* **PROVIDED RECORDS**
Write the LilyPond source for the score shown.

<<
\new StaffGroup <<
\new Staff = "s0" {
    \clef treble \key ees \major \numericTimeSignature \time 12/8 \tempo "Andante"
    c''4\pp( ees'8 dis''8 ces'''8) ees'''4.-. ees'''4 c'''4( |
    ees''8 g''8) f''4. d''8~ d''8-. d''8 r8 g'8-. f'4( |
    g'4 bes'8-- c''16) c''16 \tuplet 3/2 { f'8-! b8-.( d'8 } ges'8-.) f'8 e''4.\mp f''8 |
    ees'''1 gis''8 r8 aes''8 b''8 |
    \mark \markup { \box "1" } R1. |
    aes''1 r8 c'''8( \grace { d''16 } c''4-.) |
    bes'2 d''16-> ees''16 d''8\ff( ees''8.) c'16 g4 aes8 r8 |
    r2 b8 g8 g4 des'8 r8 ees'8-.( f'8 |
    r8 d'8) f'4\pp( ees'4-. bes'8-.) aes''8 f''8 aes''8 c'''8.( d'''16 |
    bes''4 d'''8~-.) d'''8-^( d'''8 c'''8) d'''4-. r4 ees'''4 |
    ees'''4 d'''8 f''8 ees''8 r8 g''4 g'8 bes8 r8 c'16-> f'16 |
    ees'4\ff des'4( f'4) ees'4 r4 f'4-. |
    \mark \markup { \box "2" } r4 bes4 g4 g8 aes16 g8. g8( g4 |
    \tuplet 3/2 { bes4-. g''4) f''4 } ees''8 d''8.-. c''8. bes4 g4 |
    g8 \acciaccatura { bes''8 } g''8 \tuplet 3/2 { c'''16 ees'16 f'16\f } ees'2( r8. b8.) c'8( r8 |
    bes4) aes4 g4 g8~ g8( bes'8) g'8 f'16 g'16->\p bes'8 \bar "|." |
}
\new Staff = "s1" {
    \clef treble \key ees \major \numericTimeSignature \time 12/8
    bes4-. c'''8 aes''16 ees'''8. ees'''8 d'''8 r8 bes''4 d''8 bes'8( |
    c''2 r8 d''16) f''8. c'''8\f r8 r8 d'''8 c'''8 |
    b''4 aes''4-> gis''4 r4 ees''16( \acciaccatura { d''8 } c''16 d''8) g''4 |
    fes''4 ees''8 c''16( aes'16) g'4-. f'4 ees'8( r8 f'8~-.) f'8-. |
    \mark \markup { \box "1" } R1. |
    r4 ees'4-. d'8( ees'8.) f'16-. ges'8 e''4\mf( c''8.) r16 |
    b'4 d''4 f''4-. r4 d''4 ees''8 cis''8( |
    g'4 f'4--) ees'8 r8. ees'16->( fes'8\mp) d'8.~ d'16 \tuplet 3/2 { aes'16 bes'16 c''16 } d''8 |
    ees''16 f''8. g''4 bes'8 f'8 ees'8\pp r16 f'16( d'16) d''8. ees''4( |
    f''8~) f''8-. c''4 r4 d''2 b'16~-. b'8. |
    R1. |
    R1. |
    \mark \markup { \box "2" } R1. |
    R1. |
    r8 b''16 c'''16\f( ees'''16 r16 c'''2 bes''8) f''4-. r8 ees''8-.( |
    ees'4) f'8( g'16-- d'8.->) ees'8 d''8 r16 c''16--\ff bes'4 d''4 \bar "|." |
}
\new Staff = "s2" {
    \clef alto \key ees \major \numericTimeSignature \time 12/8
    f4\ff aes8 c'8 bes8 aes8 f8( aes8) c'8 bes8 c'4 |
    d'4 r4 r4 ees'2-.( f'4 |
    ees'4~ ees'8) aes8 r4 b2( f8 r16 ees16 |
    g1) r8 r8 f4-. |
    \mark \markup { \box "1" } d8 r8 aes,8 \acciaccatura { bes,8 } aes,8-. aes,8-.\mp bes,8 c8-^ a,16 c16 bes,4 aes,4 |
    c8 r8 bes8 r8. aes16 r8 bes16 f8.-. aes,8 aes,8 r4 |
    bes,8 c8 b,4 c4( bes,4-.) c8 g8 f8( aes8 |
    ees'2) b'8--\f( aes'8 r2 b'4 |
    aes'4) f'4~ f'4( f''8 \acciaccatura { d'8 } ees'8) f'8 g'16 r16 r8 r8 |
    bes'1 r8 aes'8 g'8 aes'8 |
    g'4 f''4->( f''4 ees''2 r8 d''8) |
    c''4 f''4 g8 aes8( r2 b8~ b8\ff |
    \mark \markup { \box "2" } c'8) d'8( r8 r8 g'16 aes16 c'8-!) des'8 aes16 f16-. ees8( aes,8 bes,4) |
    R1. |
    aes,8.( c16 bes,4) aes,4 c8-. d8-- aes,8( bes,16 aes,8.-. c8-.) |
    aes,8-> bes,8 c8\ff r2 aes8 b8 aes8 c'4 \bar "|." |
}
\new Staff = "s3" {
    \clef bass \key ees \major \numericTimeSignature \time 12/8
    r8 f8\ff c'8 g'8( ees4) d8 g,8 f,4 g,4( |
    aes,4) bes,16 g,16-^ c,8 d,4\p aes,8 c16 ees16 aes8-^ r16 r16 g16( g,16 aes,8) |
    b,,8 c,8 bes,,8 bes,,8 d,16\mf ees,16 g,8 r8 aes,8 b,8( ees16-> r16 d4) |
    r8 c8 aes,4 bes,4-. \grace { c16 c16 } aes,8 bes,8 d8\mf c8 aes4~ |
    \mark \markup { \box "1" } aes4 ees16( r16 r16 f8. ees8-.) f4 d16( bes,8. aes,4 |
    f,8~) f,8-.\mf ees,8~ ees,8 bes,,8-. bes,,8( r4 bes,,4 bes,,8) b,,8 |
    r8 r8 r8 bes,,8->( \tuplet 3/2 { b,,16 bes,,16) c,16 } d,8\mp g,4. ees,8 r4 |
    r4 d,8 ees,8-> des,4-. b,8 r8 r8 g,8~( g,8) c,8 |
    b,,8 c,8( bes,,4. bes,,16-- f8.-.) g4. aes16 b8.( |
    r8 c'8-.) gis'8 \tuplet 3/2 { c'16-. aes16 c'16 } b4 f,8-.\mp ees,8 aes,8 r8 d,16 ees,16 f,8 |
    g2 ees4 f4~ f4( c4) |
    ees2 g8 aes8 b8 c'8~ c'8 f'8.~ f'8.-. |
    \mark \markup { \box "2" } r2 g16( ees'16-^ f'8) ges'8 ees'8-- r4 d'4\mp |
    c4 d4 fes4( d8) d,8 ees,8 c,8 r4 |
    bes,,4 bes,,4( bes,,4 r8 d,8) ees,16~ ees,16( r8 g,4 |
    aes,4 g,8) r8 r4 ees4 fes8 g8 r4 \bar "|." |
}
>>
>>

* **EXERCISE PROMPT**
Pull out every line of the records that contains the string "numericTimeSignature".

* **RESPONSE**
    \clef treble \key ees \major \numericTimeSignature \time 12/8 \tempo "Andante"
    \clef treble \key ees \major \numericTimeSignature \time 12/8
    \clef alto \key ees \major \numericTimeSignature \time 12/8
    \clef bass \key ees \major \numericTimeSignature \time 12/8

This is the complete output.